Show each line from the listing that includes the word "RADIO".

▬▬▬

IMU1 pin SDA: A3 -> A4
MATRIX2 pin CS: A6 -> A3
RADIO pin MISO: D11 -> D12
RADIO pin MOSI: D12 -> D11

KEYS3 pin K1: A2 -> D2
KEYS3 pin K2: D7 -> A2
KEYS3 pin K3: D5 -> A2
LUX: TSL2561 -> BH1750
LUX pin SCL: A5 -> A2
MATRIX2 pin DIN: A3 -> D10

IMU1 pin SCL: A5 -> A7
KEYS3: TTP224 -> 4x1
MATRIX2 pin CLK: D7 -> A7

▬▬▬

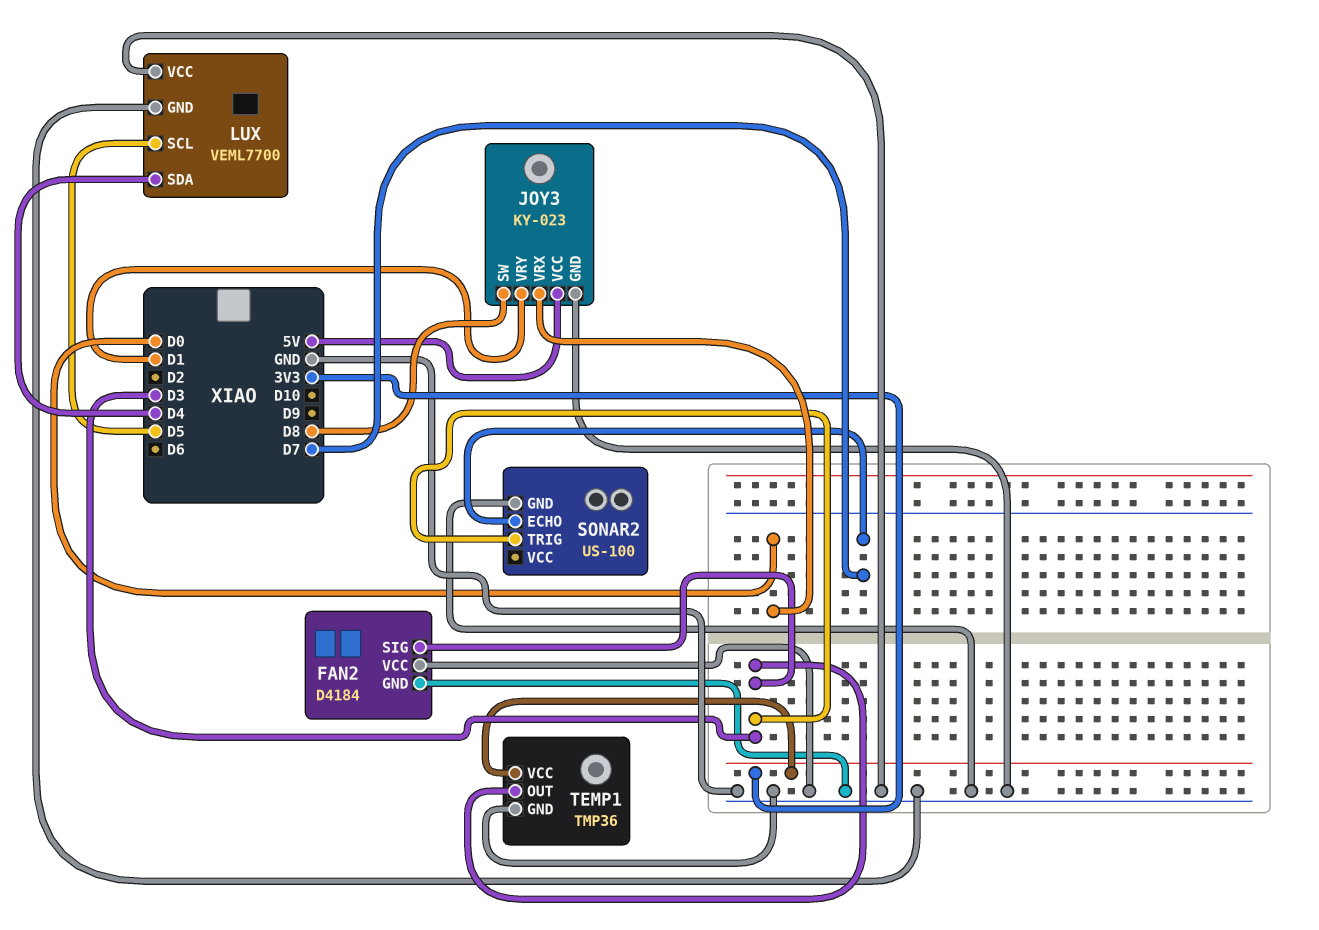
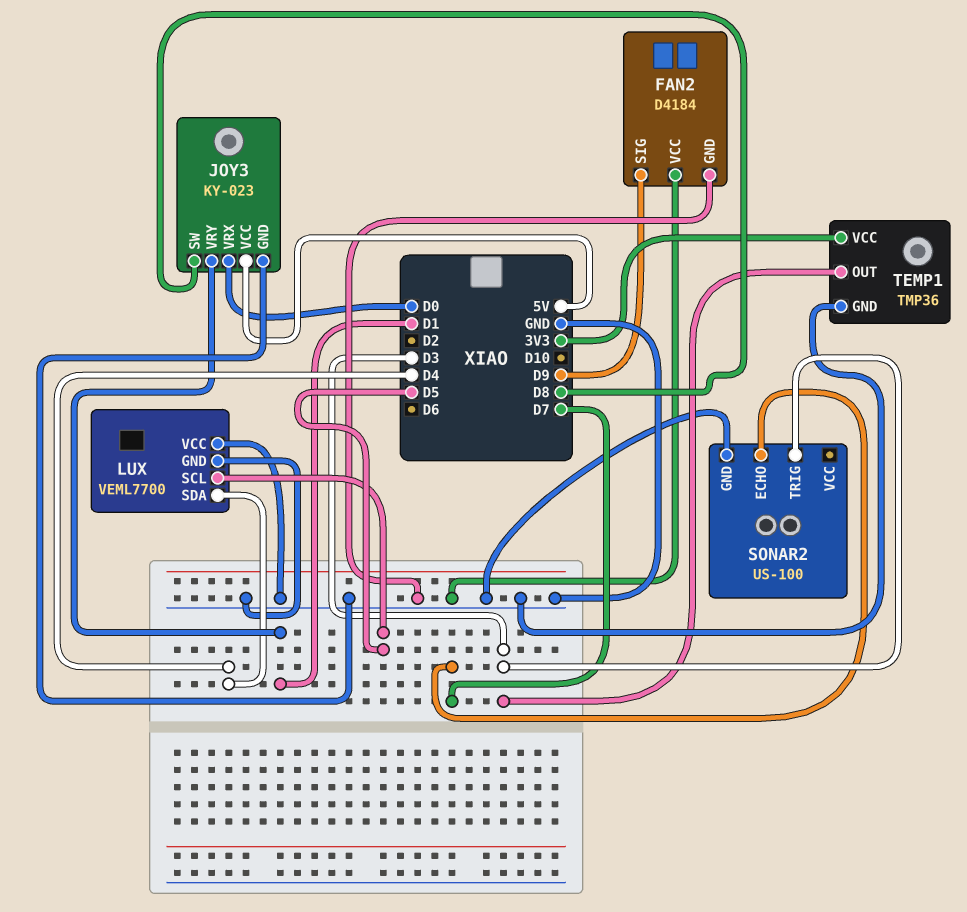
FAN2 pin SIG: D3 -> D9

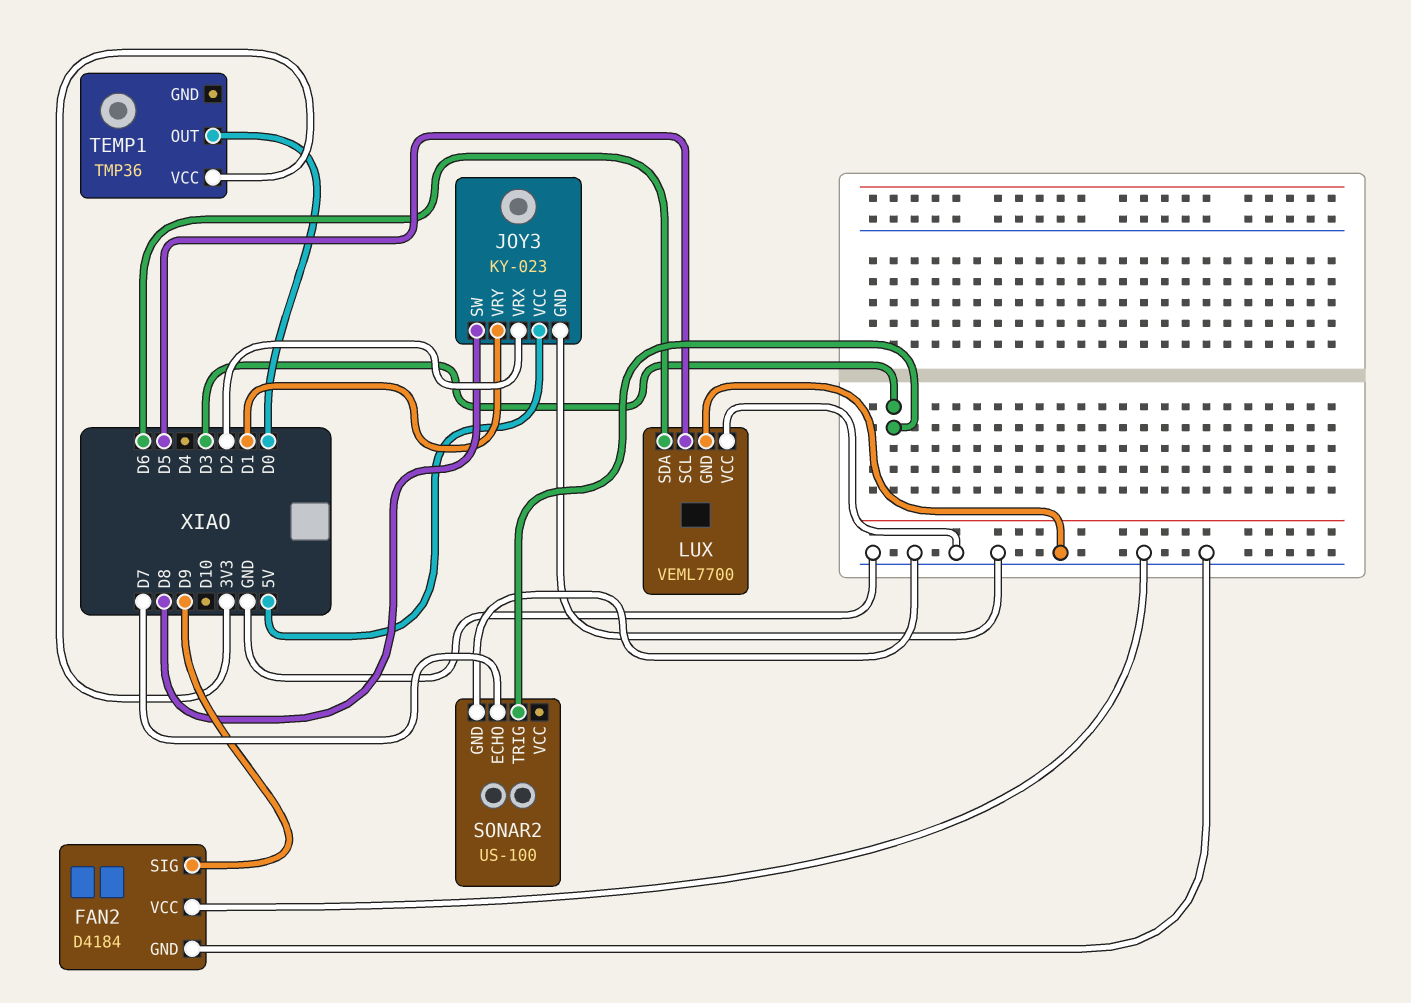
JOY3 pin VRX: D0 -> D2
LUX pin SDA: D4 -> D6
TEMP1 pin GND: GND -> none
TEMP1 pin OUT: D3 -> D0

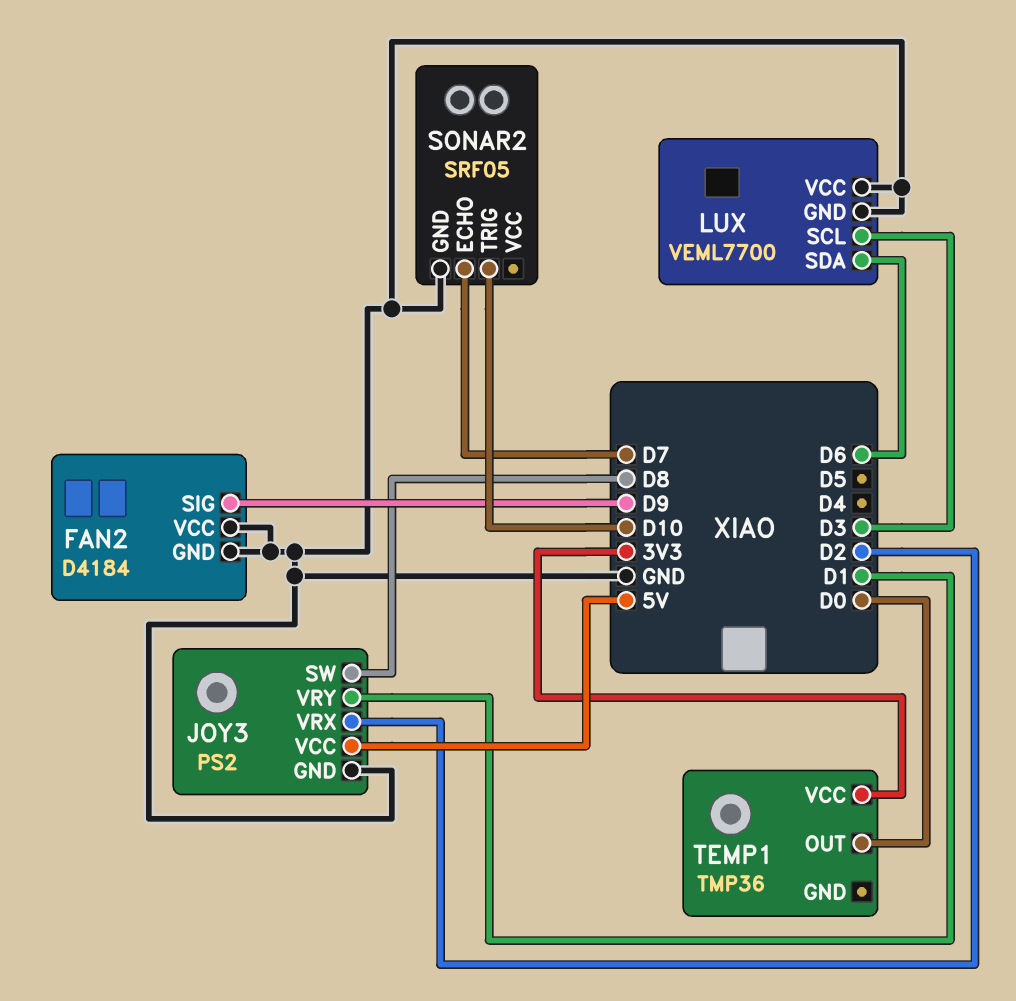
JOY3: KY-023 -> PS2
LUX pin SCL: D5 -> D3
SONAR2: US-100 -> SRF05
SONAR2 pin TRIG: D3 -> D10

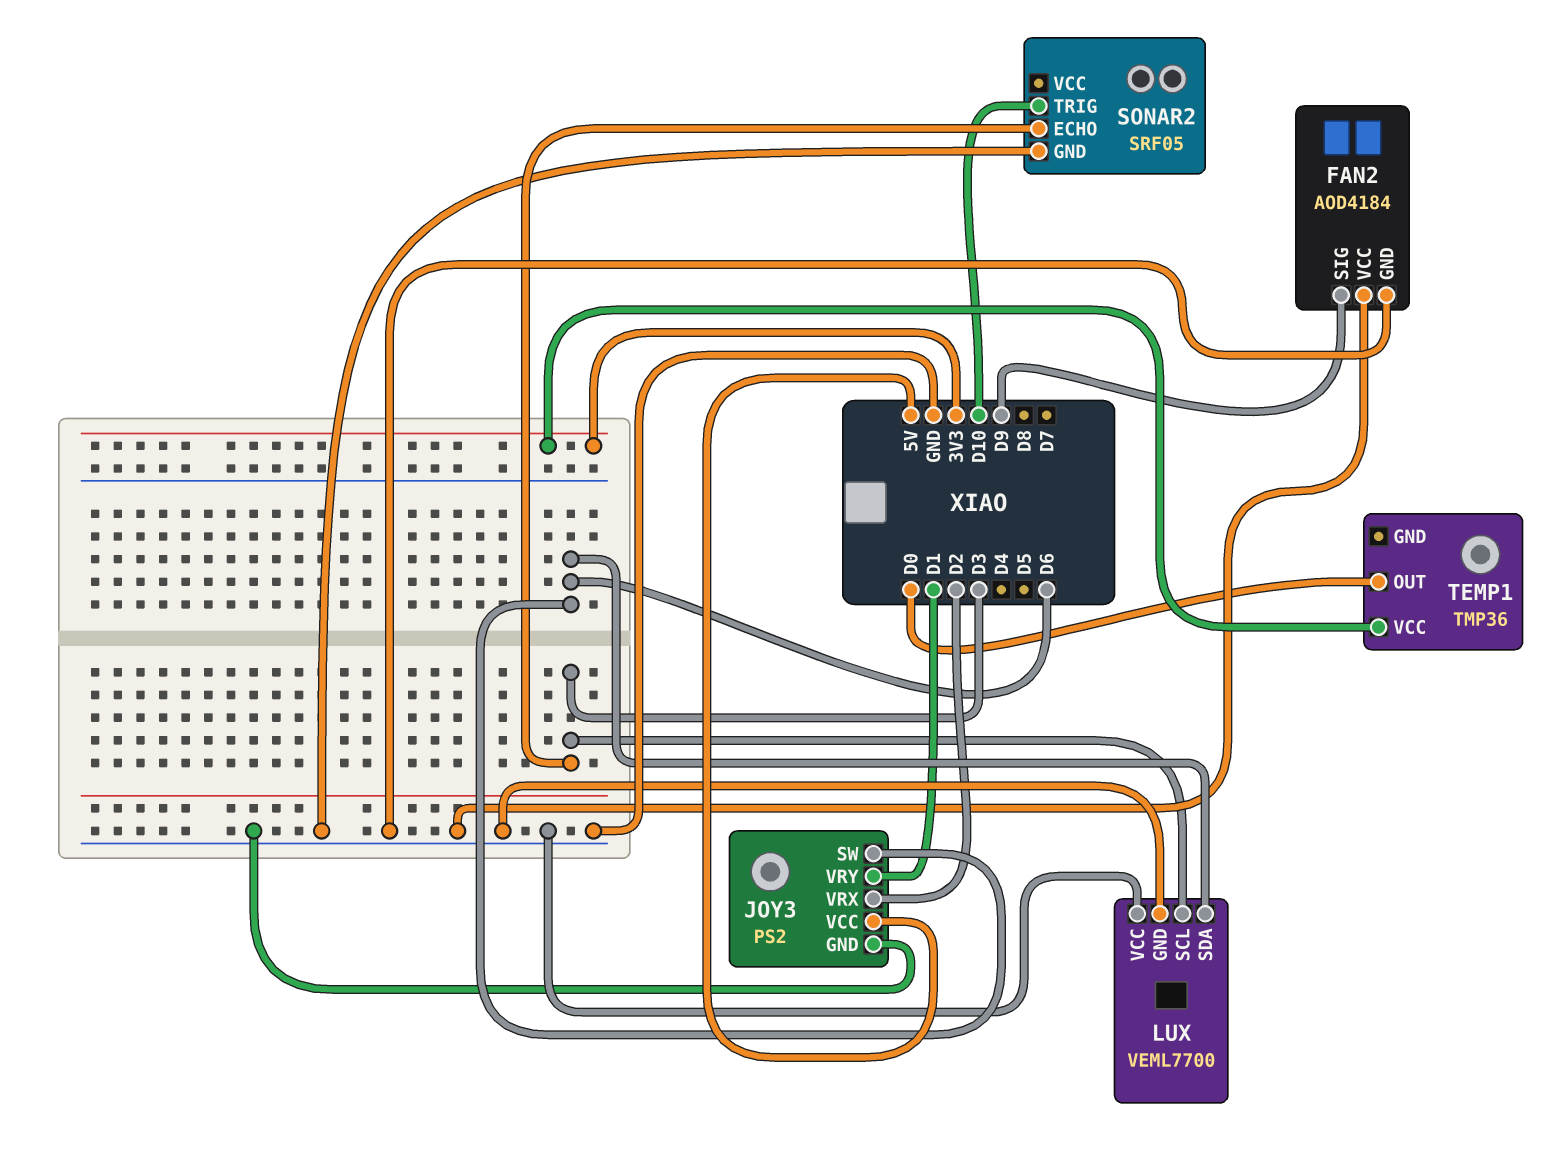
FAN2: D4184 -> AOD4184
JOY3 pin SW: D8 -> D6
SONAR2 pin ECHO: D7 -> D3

▬▬▬

Answer to the exercise
RADIO pin MISO: D11 -> D12
RADIO pin MOSI: D12 -> D11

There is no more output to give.